Supplied data section start

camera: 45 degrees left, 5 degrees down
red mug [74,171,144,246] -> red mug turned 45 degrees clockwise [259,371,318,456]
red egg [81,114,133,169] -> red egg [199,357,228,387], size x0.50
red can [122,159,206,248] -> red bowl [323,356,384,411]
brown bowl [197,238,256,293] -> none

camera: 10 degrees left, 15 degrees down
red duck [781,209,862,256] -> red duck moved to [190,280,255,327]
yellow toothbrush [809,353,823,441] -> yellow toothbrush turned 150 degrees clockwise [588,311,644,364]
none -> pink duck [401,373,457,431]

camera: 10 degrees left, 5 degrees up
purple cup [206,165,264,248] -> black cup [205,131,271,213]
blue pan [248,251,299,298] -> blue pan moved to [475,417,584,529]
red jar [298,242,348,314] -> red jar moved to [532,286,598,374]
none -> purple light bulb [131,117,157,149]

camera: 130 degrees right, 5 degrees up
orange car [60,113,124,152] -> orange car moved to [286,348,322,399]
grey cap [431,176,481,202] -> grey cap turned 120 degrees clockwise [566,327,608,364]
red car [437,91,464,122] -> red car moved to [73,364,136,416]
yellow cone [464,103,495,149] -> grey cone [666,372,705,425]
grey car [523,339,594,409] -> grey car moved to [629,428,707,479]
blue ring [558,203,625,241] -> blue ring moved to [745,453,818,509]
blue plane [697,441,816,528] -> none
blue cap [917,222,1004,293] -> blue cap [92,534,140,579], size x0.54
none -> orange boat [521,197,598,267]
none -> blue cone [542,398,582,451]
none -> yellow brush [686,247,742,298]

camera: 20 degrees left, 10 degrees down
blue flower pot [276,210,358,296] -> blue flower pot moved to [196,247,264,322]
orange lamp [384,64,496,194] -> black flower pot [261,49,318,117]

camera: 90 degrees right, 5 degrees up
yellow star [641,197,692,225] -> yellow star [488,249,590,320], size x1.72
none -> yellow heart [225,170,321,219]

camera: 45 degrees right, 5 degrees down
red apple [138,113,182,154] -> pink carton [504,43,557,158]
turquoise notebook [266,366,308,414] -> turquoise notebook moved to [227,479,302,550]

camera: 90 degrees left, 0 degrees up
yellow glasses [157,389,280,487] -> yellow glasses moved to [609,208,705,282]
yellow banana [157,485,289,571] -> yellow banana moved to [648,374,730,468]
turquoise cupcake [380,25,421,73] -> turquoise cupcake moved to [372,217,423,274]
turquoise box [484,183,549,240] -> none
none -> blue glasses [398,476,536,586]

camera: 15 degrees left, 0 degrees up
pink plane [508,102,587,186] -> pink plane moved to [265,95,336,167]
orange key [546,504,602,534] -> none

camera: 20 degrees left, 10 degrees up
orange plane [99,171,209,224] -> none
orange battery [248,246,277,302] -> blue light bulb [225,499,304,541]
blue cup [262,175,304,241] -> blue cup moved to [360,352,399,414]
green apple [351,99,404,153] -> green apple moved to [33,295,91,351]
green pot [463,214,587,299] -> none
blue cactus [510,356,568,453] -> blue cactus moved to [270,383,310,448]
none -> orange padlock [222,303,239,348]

Supplied data section end

* _What is needed_: Your task is to output all of the data above word for word.

* _Solution_:
camera: 45 degrees left, 5 degrees down
red mug [74,171,144,246] -> red mug turned 45 degrees clockwise [259,371,318,456]
red egg [81,114,133,169] -> red egg [199,357,228,387], size x0.50
red can [122,159,206,248] -> red bowl [323,356,384,411]
brown bowl [197,238,256,293] -> none

camera: 10 degrees left, 15 degrees down
red duck [781,209,862,256] -> red duck moved to [190,280,255,327]
yellow toothbrush [809,353,823,441] -> yellow toothbrush turned 150 degrees clockwise [588,311,644,364]
none -> pink duck [401,373,457,431]

camera: 10 degrees left, 5 degrees up
purple cup [206,165,264,248] -> black cup [205,131,271,213]
blue pan [248,251,299,298] -> blue pan moved to [475,417,584,529]
red jar [298,242,348,314] -> red jar moved to [532,286,598,374]
none -> purple light bulb [131,117,157,149]

camera: 130 degrees right, 5 degrees up
orange car [60,113,124,152] -> orange car moved to [286,348,322,399]
grey cap [431,176,481,202] -> grey cap turned 120 degrees clockwise [566,327,608,364]
red car [437,91,464,122] -> red car moved to [73,364,136,416]
yellow cone [464,103,495,149] -> grey cone [666,372,705,425]
grey car [523,339,594,409] -> grey car moved to [629,428,707,479]
blue ring [558,203,625,241] -> blue ring moved to [745,453,818,509]
blue plane [697,441,816,528] -> none
blue cap [917,222,1004,293] -> blue cap [92,534,140,579], size x0.54
none -> orange boat [521,197,598,267]
none -> blue cone [542,398,582,451]
none -> yellow brush [686,247,742,298]

camera: 20 degrees left, 10 degrees down
blue flower pot [276,210,358,296] -> blue flower pot moved to [196,247,264,322]
orange lamp [384,64,496,194] -> black flower pot [261,49,318,117]

camera: 90 degrees right, 5 degrees up
yellow star [641,197,692,225] -> yellow star [488,249,590,320], size x1.72
none -> yellow heart [225,170,321,219]

camera: 45 degrees right, 5 degrees down
red apple [138,113,182,154] -> pink carton [504,43,557,158]
turquoise notebook [266,366,308,414] -> turquoise notebook moved to [227,479,302,550]

camera: 90 degrees left, 0 degrees up
yellow glasses [157,389,280,487] -> yellow glasses moved to [609,208,705,282]
yellow banana [157,485,289,571] -> yellow banana moved to [648,374,730,468]
turquoise cupcake [380,25,421,73] -> turquoise cupcake moved to [372,217,423,274]
turquoise box [484,183,549,240] -> none
none -> blue glasses [398,476,536,586]

camera: 15 degrees left, 0 degrees up
pink plane [508,102,587,186] -> pink plane moved to [265,95,336,167]
orange key [546,504,602,534] -> none

camera: 20 degrees left, 10 degrees up
orange plane [99,171,209,224] -> none
orange battery [248,246,277,302] -> blue light bulb [225,499,304,541]
blue cup [262,175,304,241] -> blue cup moved to [360,352,399,414]
green apple [351,99,404,153] -> green apple moved to [33,295,91,351]
green pot [463,214,587,299] -> none
blue cactus [510,356,568,453] -> blue cactus moved to [270,383,310,448]
none -> orange padlock [222,303,239,348]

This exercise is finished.